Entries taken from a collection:
- - - - - - -
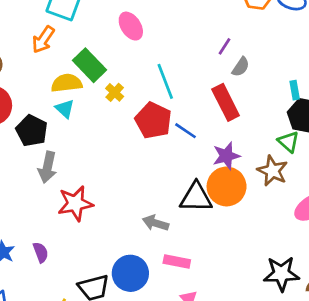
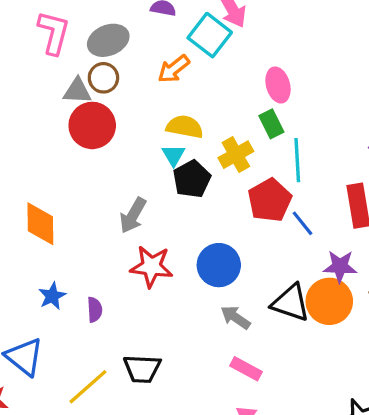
green rectangle: (89, 65) -> (271, 124), moved, size x0.7
yellow cross: (115, 92) -> (236, 155), size x1.5
black pentagon: (32, 131) -> (192, 179), moved
blue circle: (130, 273) -> (219, 265), moved

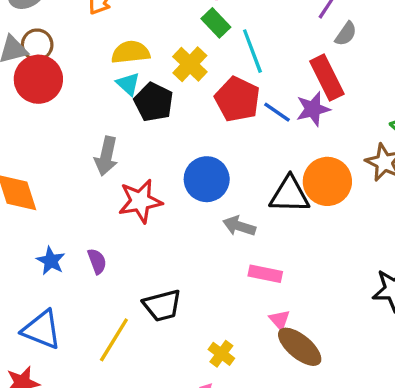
brown circle: (103, 78) -> (37, 45), moved
purple star: (340, 266) -> (313, 109), moved

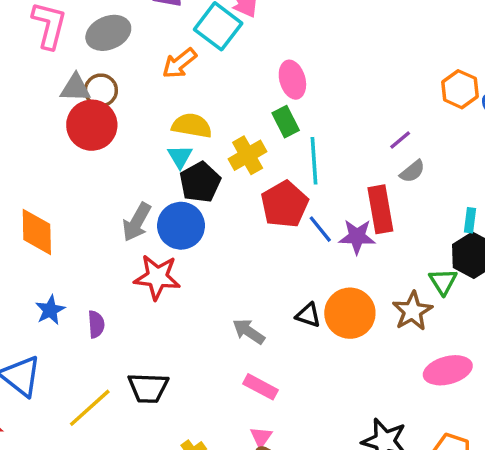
blue circle: (207, 179) -> (181, 226), moved
black triangle: (290, 195) -> (308, 315), size x0.6

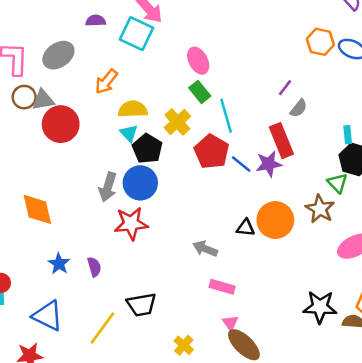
orange arrow: (179, 63) -> (106, 82), moved
brown circle: (101, 90) -> (24, 97), moved

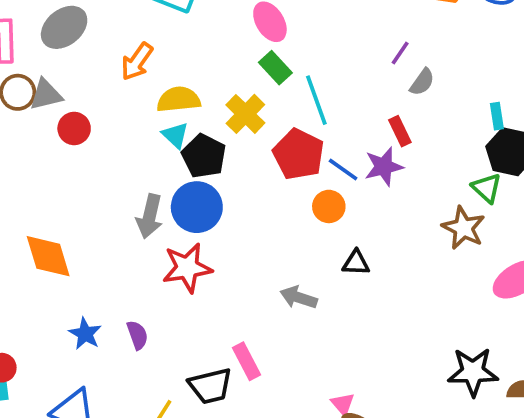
red circle: (61, 124) -> (74, 128), size x0.6
red rectangle: (281, 141) -> (400, 131), size x0.6
orange circle: (275, 220) -> (329, 206), moved, size x0.6
pink rectangle: (222, 287) -> (247, 361), moved, turned 50

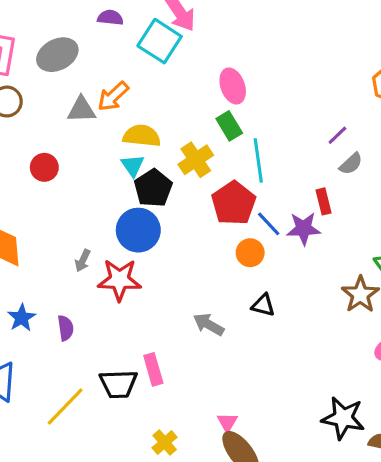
gray triangle: (46, 95) -> (81, 110), moved
red circle: (74, 128) -> (44, 167), moved
gray arrow: (150, 216) -> (83, 261), moved, size x0.6

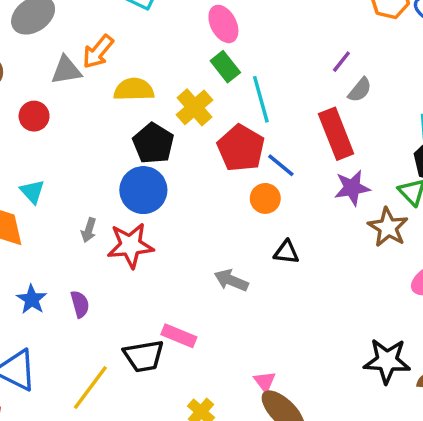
cyan triangle: (133, 165) -> (32, 191), moved
red circle: (44, 167) -> (34, 116), moved
red rectangle: (324, 201) -> (336, 134), size x1.8
purple star: (304, 229) -> (352, 188), moved
pink rectangle: (153, 369) -> (179, 336), turned -44

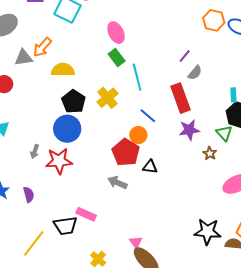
yellow cross: (195, 107) -> (107, 98), moved
red pentagon: (241, 148) -> (126, 152), moved
brown star: (388, 227) -> (210, 153), size x0.6

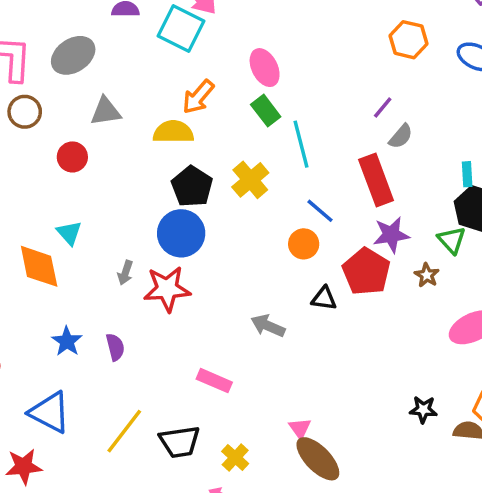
orange hexagon: (214, 20) -> (408, 40), moved
orange arrow: (42, 47) -> (198, 97), moved
red pentagon: (126, 152) -> (366, 272), moved
black trapezoid: (65, 226) -> (180, 442), moved
black star: (208, 232) -> (423, 410), size x0.6

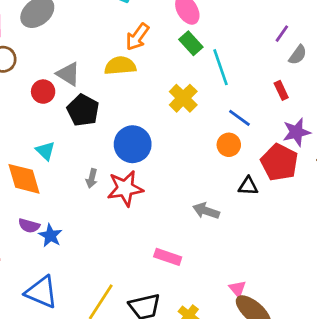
gray triangle: (106, 111) -> (68, 74), moved, turned 45
red rectangle: (376, 180) -> (281, 90), size x0.5
black pentagon: (192, 187) -> (83, 110), moved
purple semicircle: (115, 347) -> (29, 226), moved, turned 125

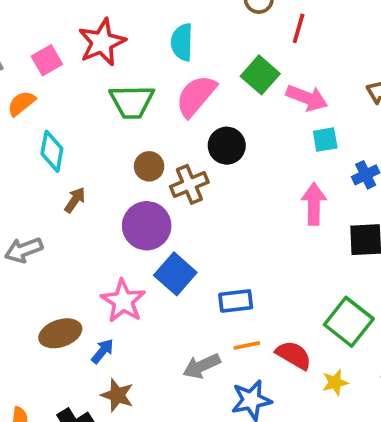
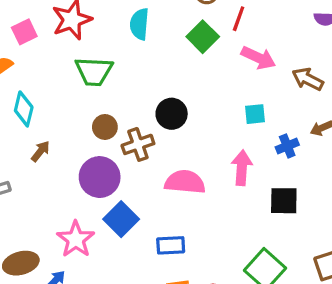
green square: (260, 75) -> (203, 37), moved
pink semicircle: (196, 96) -> (185, 182), moved, turned 51
pink arrow: (307, 98) -> (258, 58), moved

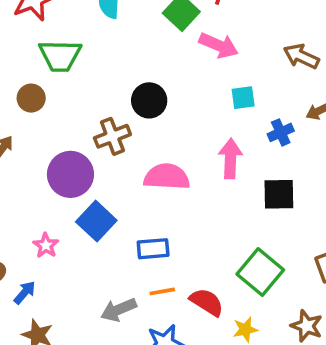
pink arrow: (258, 58) -> (219, 45), moved
brown circle: (105, 127) -> (31, 98), moved
pink star: (76, 239) -> (46, 245), size x0.6

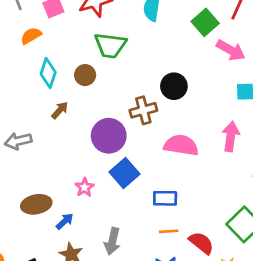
gray arrow: (119, 310) -> (112, 241), moved, turned -60

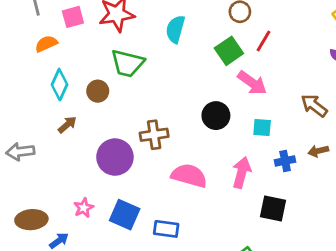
black circle: (174, 86) -> (216, 116), moved
blue square: (124, 173) -> (125, 215), moved, turned -32

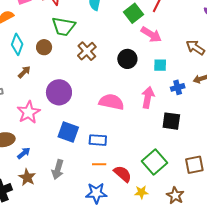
brown cross: (154, 135) -> (87, 51), moved, turned -30
pink star: (84, 208) -> (29, 112), moved, size x1.6

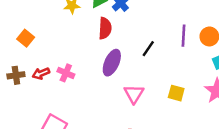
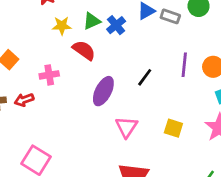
red semicircle: (105, 28) -> (84, 50), moved, turned -60
pink cross: (66, 73) -> (49, 75), moved, turned -35

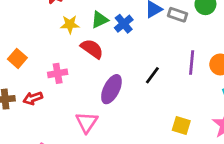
pink triangle: (126, 127) -> (87, 122), moved

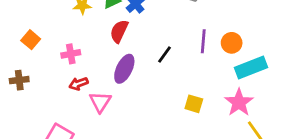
red semicircle: (92, 49) -> (119, 31), moved, turned -100
red arrow: (33, 98) -> (79, 84), moved

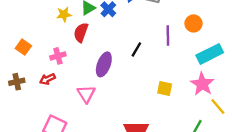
red semicircle: (119, 31) -> (81, 32), moved
orange circle: (232, 43) -> (194, 23), moved
red arrow: (79, 84) -> (47, 79), moved

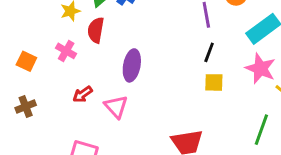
black line: (136, 49) -> (209, 52), moved
pink cross: (58, 56) -> (66, 51), moved, turned -35
red arrow: (47, 79) -> (83, 94), moved

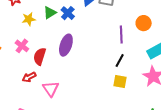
red semicircle: (96, 30) -> (40, 56), moved
purple ellipse: (132, 65) -> (66, 45), moved

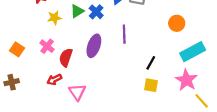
purple line: (121, 35) -> (124, 34), moved

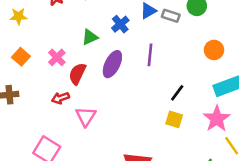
green triangle: (77, 11) -> (90, 37), moved
yellow star: (54, 18) -> (19, 16), moved

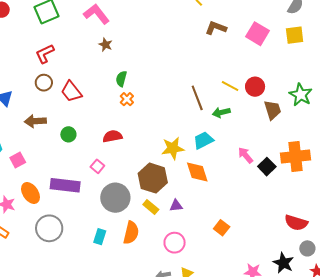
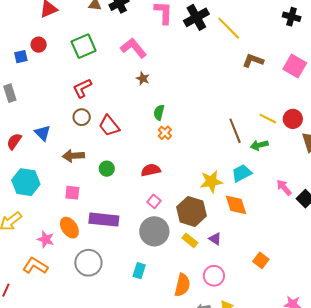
pink square: (18, 160) -> (72, 193), moved, turned 35
pink square: (97, 166) -> (154, 201), moved
purple triangle: (176, 206) -> (215, 239), turned 40
orange semicircle: (131, 233) -> (182, 285), moved

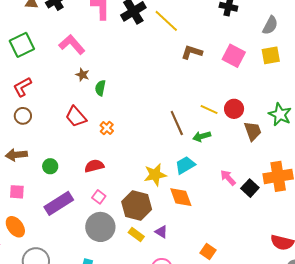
green semicircle: (159, 112) -> (100, 88), moved
red trapezoid: (109, 126) -> (76, 117), moved
purple rectangle: (104, 220) -> (59, 203), moved, turned -36

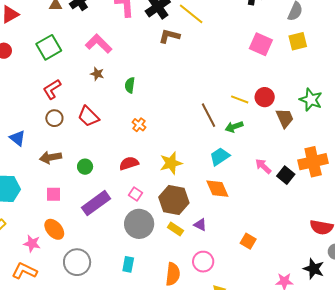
brown L-shape: (192, 52) -> (169, 36), moved
brown star: (82, 75) -> (97, 74), moved
red trapezoid: (76, 117) -> (88, 116), moved
yellow star: (155, 175) -> (171, 163), moved

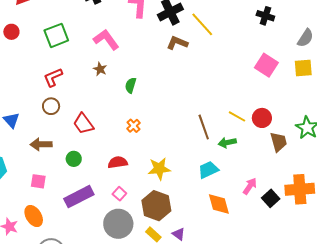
red trapezoid: (88, 116) -> (83, 124), moved
pink arrow: (263, 166) -> (250, 186), turned 72
orange diamond: (217, 189) -> (219, 204), moved

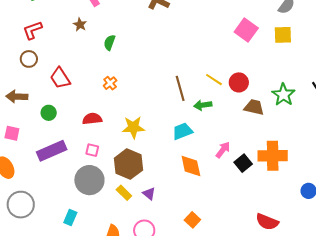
brown trapezoid: (279, 142) -> (254, 107), turned -65
pink square: (119, 194) -> (92, 150), turned -32

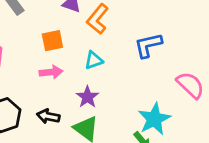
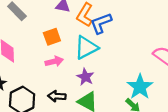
blue L-shape: (148, 45) -> (101, 23), moved
cyan triangle: (94, 60) -> (86, 48), size x1.6

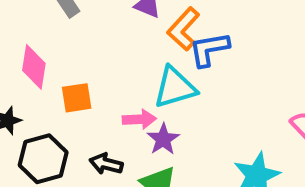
orange square: (52, 37) -> (77, 98), moved
pink arrow: (54, 61) -> (139, 119), moved

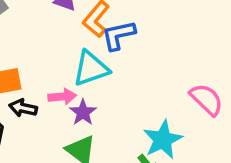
black arrow: (106, 164) -> (23, 108), moved

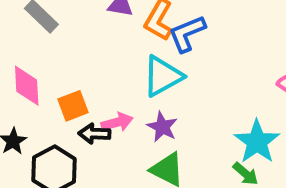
pink arrow: (62, 97) -> (117, 122), moved

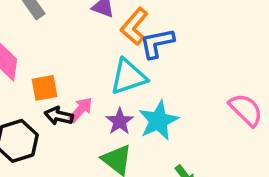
pink arrow: (117, 122) -> (81, 110), turned -44
cyan star: (257, 142) -> (158, 121), moved

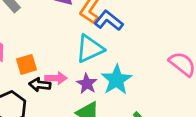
blue L-shape: (157, 43) -> (109, 21), turned 56
pink arrow: (81, 110) -> (56, 78), turned 55

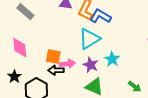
orange square: (26, 64) -> (53, 57), moved, turned 35
cyan star: (116, 80) -> (112, 59), size x0.7

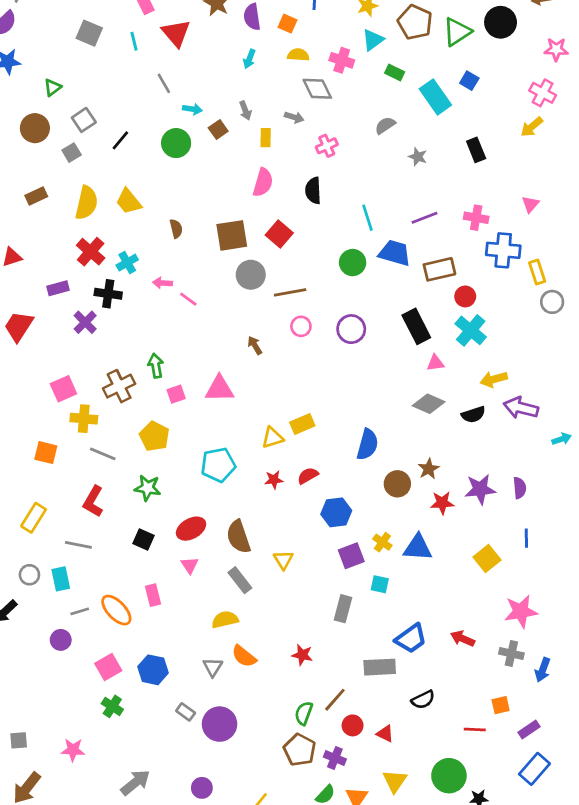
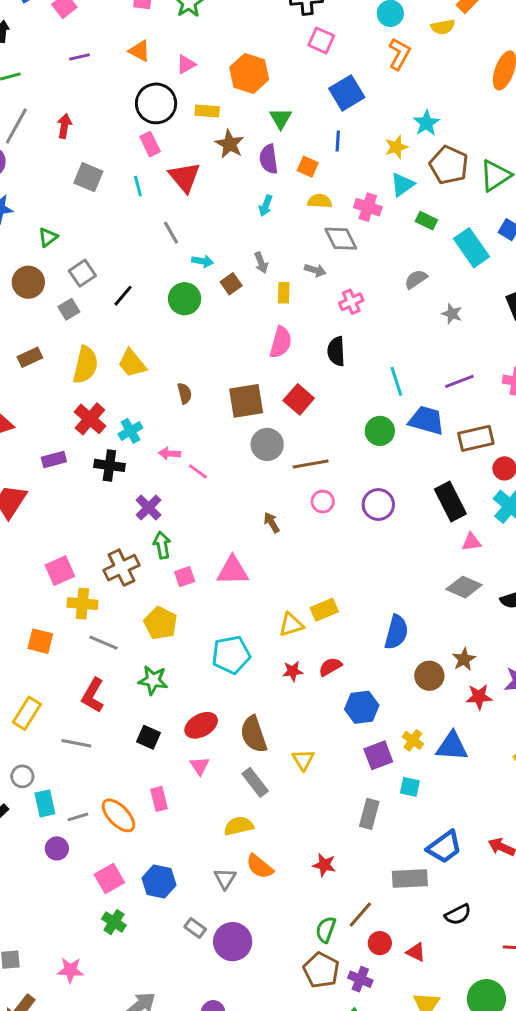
purple cross: (85, 322) -> (149, 508), moved
cyan rectangle: (61, 579) -> (45, 803), moved

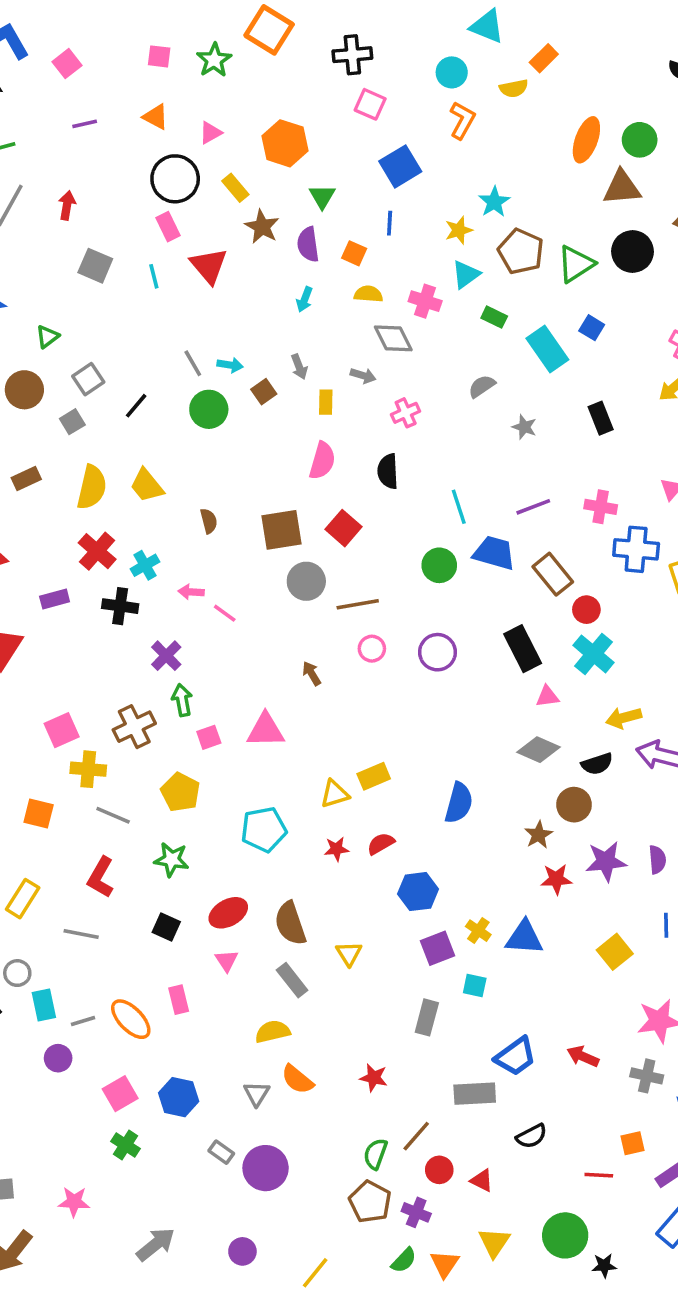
yellow rectangle: (207, 111) -> (235, 188), turned 45
gray line: (171, 233) -> (193, 363), moved
brown rectangle: (476, 438) -> (553, 574), turned 64
brown circle: (429, 676) -> (574, 805), moved

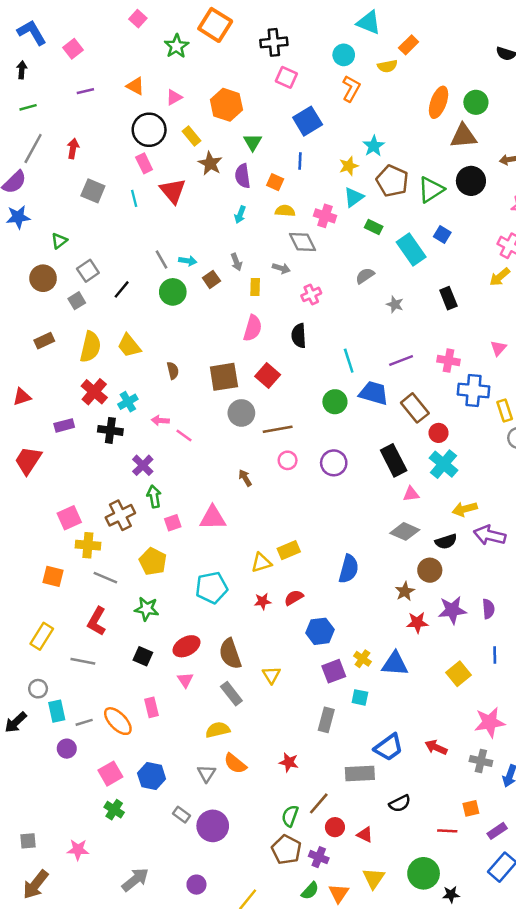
pink square: (159, 56) -> (138, 19), moved, turned 35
- - - - - - -
Those lines of the records above that run from the one containing "gray arrow: (150, 216)" through the one containing "gray arrow: (119, 310)" should be returned exactly, with no pictures among them.

gray arrow: (150, 216) -> (83, 261), moved, size x0.6

cyan triangle: (133, 165) -> (32, 191), moved
red circle: (44, 167) -> (34, 116), moved
red rectangle: (324, 201) -> (336, 134), size x1.8
purple star: (304, 229) -> (352, 188), moved
pink rectangle: (153, 369) -> (179, 336), turned -44

yellow cross: (195, 107) -> (107, 98), moved
red pentagon: (241, 148) -> (126, 152), moved
brown star: (388, 227) -> (210, 153), size x0.6

orange hexagon: (214, 20) -> (408, 40), moved
orange arrow: (42, 47) -> (198, 97), moved
red pentagon: (126, 152) -> (366, 272), moved
black trapezoid: (65, 226) -> (180, 442), moved
black star: (208, 232) -> (423, 410), size x0.6

gray triangle: (106, 111) -> (68, 74), moved, turned 45
red rectangle: (376, 180) -> (281, 90), size x0.5
black pentagon: (192, 187) -> (83, 110), moved
purple semicircle: (115, 347) -> (29, 226), moved, turned 125

green square: (260, 75) -> (203, 37), moved
pink semicircle: (196, 96) -> (185, 182), moved, turned 51
pink arrow: (307, 98) -> (258, 58), moved

pink arrow: (258, 58) -> (219, 45), moved
brown circle: (105, 127) -> (31, 98), moved
pink star: (76, 239) -> (46, 245), size x0.6

gray arrow: (119, 310) -> (112, 241), moved, turned -60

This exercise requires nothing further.